- Aim of the exercise -
Copy out, from the data, each line containing the string "hourglass".

◆ ◆ ◆ ◆ ◆

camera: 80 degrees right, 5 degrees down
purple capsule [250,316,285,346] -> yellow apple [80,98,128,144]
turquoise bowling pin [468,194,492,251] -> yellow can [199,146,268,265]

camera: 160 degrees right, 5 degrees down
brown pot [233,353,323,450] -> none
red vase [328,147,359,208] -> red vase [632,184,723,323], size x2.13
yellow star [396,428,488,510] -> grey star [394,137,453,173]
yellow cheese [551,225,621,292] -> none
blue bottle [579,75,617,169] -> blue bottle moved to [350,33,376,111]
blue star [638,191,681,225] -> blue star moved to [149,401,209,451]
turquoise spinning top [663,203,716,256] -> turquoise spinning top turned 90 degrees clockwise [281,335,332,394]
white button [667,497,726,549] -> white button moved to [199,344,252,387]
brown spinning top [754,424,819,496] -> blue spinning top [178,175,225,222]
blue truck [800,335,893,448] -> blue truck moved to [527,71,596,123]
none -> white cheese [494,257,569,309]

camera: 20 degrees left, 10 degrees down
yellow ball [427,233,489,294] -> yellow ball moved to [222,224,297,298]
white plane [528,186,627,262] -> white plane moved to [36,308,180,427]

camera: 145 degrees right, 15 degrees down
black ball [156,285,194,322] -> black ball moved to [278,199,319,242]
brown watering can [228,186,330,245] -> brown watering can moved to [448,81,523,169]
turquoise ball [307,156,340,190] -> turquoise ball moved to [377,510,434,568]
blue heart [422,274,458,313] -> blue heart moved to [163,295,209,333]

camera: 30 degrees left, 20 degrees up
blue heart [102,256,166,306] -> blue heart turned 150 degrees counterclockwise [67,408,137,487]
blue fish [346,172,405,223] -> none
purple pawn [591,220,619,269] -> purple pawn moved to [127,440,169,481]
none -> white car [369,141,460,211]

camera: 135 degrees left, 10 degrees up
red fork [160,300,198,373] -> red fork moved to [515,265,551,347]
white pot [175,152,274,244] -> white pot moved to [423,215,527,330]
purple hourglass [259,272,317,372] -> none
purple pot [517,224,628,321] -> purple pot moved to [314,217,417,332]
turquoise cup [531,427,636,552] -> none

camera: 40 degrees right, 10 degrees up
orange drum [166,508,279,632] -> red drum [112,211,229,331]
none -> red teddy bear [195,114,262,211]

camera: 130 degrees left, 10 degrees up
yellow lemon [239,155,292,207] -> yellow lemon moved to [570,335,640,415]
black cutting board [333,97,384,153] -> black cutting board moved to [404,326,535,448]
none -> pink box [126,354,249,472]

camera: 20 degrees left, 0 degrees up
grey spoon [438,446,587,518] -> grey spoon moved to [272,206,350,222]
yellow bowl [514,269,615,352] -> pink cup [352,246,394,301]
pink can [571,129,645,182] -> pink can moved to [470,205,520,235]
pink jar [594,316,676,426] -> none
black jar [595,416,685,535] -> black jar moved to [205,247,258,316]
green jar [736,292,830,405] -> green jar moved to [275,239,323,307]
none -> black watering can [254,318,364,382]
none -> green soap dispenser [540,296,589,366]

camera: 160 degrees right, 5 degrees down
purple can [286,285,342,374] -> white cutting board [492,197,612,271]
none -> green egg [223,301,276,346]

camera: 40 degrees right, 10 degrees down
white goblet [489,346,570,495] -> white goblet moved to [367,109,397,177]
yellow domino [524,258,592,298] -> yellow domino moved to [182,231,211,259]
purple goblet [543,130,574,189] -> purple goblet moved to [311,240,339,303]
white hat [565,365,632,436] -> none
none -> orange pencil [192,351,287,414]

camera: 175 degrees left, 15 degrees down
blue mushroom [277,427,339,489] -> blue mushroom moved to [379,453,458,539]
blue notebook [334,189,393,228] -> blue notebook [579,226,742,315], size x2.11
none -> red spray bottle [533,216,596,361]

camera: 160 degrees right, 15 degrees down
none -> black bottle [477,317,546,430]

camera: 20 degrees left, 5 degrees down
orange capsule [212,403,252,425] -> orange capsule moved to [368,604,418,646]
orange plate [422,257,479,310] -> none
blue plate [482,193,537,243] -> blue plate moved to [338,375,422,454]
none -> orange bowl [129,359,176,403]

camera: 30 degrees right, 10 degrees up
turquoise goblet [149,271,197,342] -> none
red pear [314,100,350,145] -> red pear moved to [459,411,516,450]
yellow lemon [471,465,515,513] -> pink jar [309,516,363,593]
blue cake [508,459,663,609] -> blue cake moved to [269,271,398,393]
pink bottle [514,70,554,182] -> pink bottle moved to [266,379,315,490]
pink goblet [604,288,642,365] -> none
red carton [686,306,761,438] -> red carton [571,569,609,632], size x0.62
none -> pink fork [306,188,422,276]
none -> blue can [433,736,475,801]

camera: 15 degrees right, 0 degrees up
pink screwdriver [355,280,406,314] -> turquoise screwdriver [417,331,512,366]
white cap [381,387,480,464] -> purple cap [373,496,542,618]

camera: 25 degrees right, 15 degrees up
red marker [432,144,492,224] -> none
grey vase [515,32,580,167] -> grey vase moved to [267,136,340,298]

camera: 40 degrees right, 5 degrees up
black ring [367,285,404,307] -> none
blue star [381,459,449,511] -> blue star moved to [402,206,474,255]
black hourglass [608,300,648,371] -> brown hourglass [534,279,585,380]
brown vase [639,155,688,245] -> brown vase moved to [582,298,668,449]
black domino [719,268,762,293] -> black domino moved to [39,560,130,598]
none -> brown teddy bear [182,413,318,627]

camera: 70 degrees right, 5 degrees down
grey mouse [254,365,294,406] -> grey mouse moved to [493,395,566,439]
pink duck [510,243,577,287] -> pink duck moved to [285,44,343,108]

◆ ◆ ◆ ◆ ◆

- Task output -
purple hourglass [259,272,317,372] -> none
black hourglass [608,300,648,371] -> brown hourglass [534,279,585,380]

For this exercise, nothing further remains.